> _GIVEN INFORMATION_
☆ ☆ ☆ ☆ ☆ ☆ ☆

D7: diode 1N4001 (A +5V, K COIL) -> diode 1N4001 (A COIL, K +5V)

☆ ☆ ☆ ☆ ☆ ☆ ☆

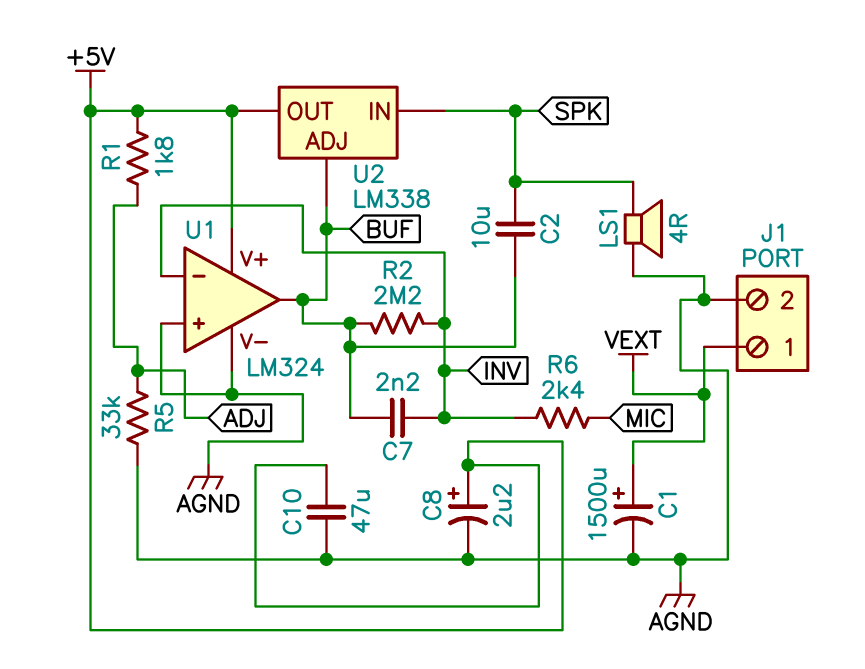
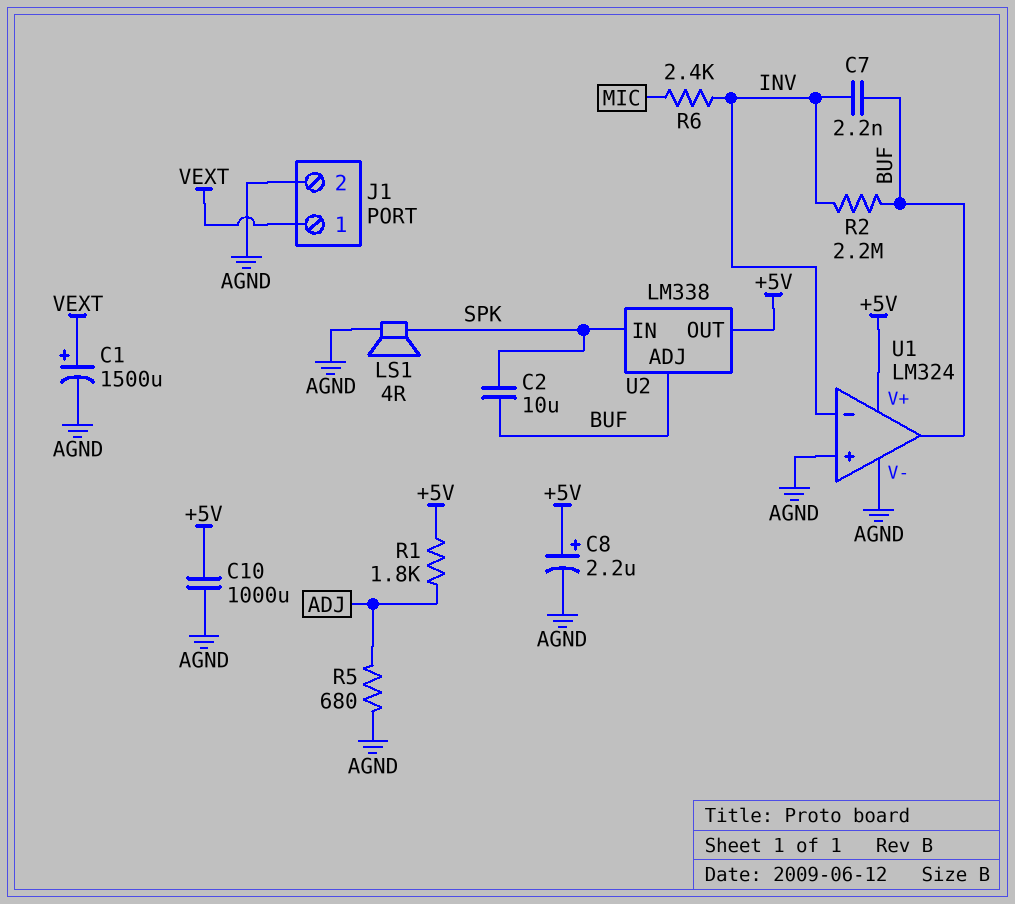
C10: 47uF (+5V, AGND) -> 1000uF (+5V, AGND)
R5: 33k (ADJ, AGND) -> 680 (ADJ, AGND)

☆ ☆ ☆ ☆ ☆ ☆ ☆

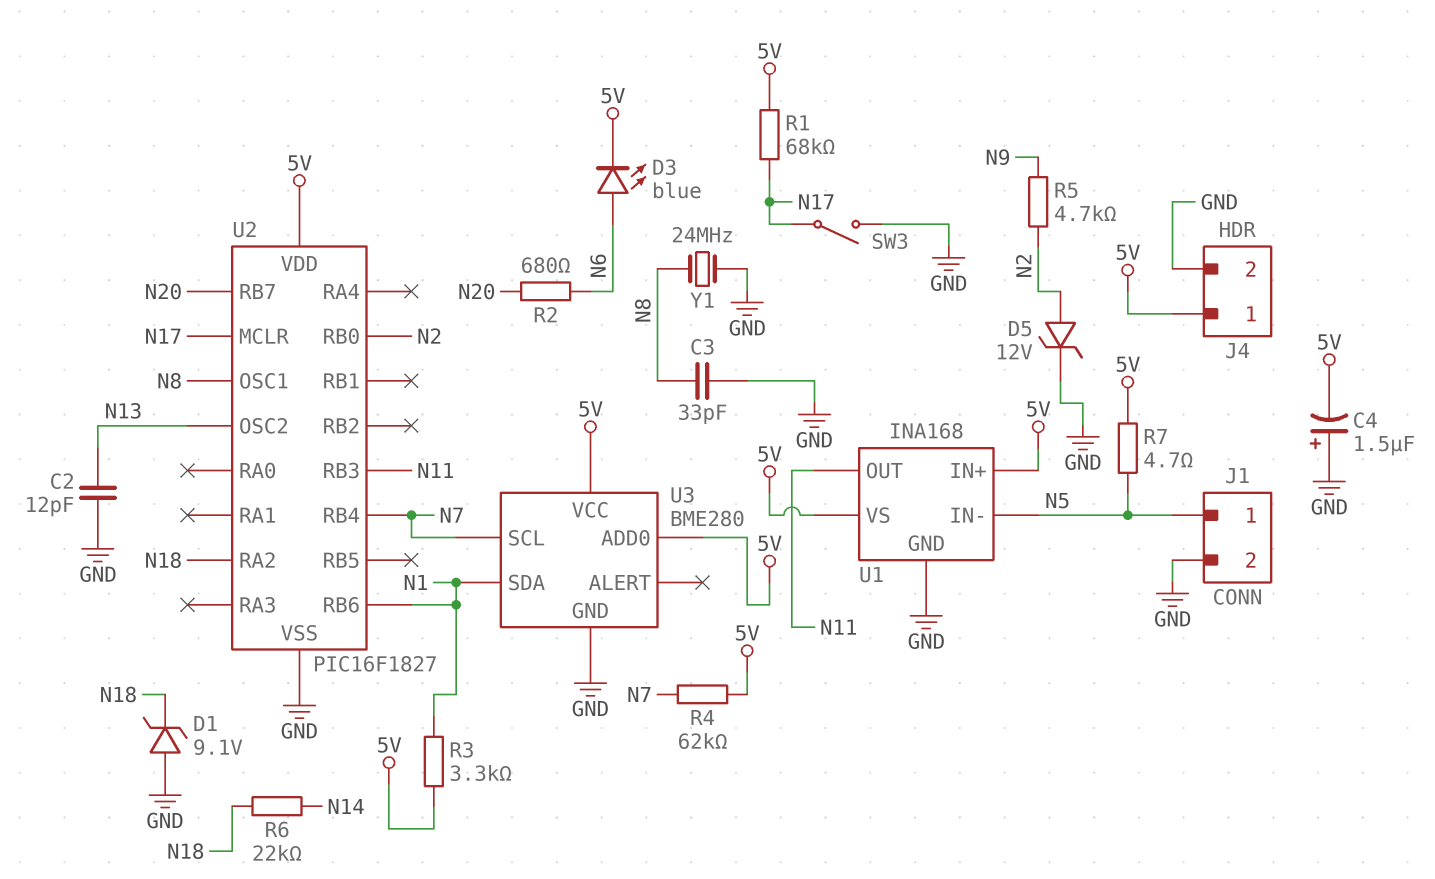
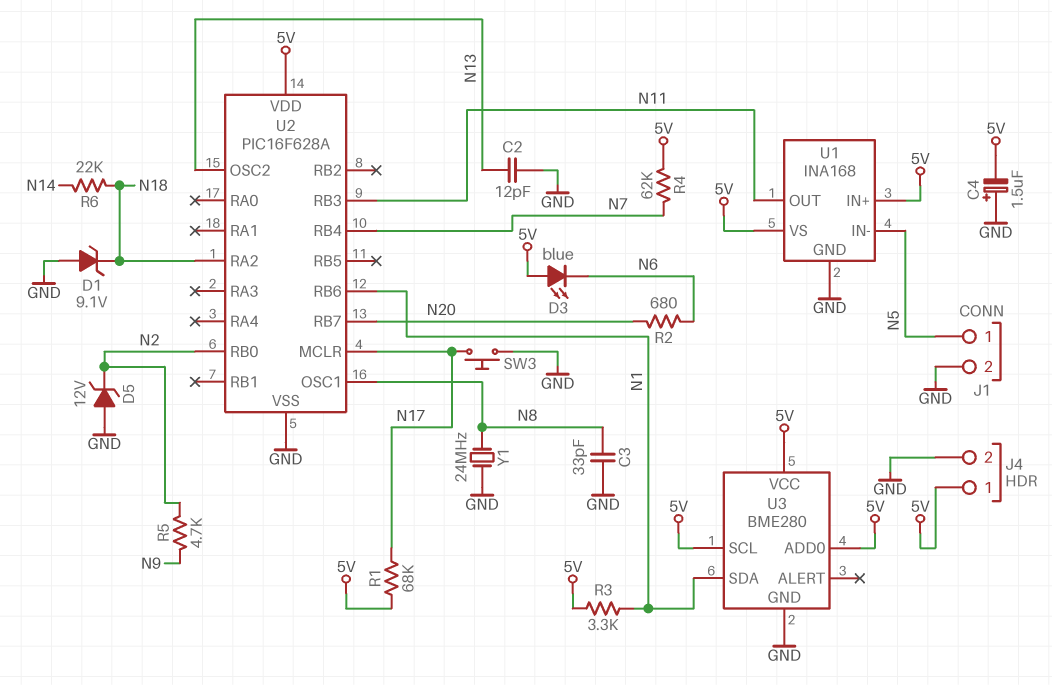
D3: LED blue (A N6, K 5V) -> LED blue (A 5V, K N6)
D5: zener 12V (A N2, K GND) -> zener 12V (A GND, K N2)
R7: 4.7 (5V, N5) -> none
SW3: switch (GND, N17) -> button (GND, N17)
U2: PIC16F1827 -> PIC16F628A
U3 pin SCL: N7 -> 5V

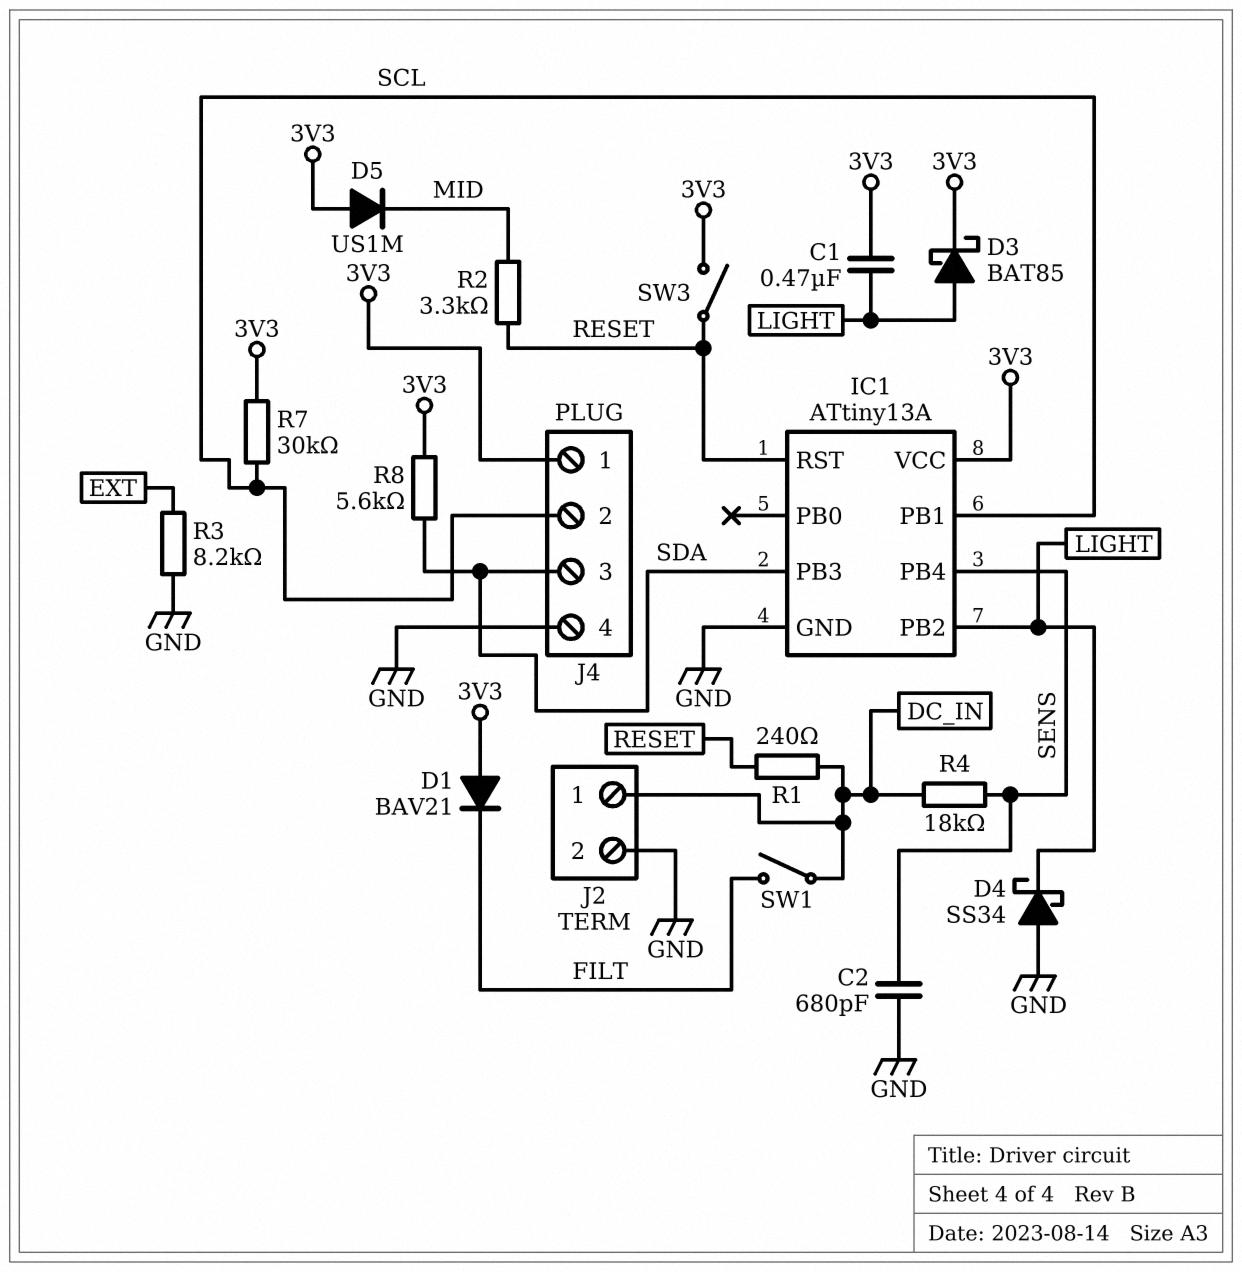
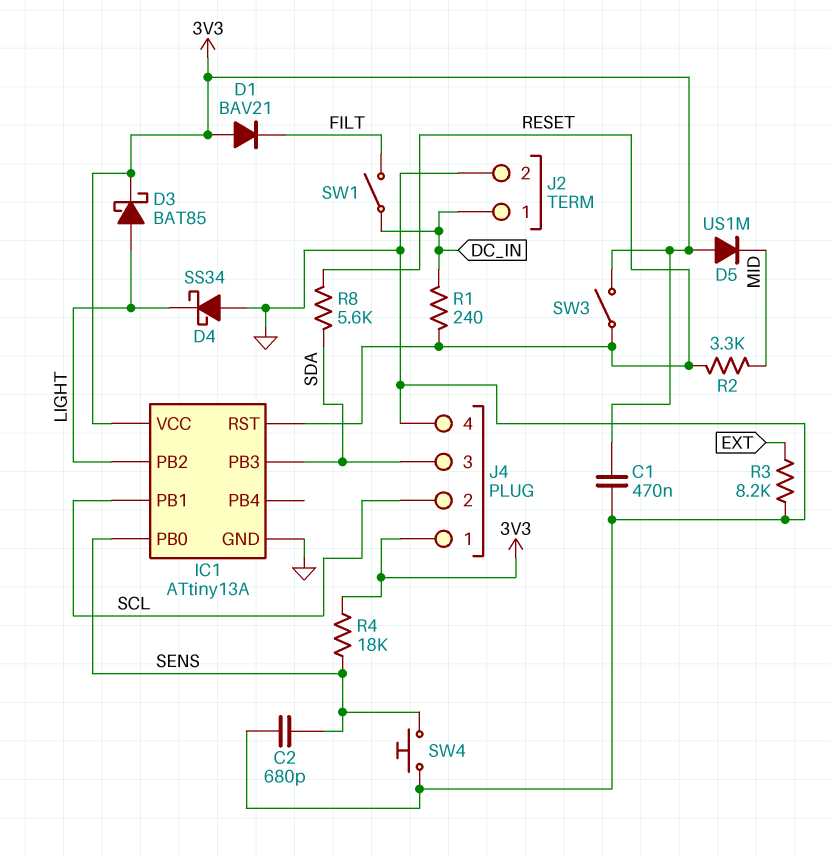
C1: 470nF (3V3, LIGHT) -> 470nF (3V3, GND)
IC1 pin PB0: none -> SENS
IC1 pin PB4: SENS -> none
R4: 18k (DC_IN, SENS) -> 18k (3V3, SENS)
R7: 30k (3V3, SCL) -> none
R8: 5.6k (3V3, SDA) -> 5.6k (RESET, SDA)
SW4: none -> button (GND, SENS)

☆ ☆ ☆ ☆ ☆ ☆ ☆

> _WORK REQUEST_
Output the lines above exactly, but only those between the line holding "IC1 pin PB0: none -> SENS" and the line holding "SW4: none -> button (GND, SENS)", inclusive.

> _ANSWER FOR THIS EXERCISE_
IC1 pin PB0: none -> SENS
IC1 pin PB4: SENS -> none
R4: 18k (DC_IN, SENS) -> 18k (3V3, SENS)
R7: 30k (3V3, SCL) -> none
R8: 5.6k (3V3, SDA) -> 5.6k (RESET, SDA)
SW4: none -> button (GND, SENS)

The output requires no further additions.